## Task instructions:
For the entries that follow, restate word for word the line containing "green star: (75, 131) -> (87, 109), moved", the line containing "red ellipse: (355, 449) -> (293, 472), moved", and every line that lies between them.

## Given data:
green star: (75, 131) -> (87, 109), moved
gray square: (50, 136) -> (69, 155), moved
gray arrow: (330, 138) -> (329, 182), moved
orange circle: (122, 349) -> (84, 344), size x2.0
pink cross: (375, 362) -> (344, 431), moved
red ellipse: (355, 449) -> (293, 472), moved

==

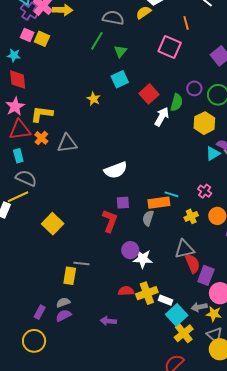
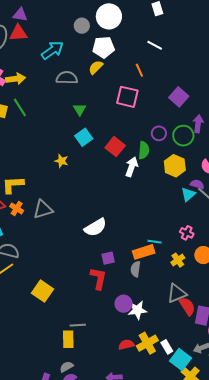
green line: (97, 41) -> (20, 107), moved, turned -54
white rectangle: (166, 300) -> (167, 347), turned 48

## Output:
green star: (75, 131) -> (87, 109), moved
gray square: (50, 136) -> (69, 155), moved
gray arrow: (330, 138) -> (329, 182), moved
orange circle: (122, 349) -> (84, 344), size x2.0
pink cross: (375, 362) -> (344, 431), moved
red ellipse: (355, 449) -> (293, 472), moved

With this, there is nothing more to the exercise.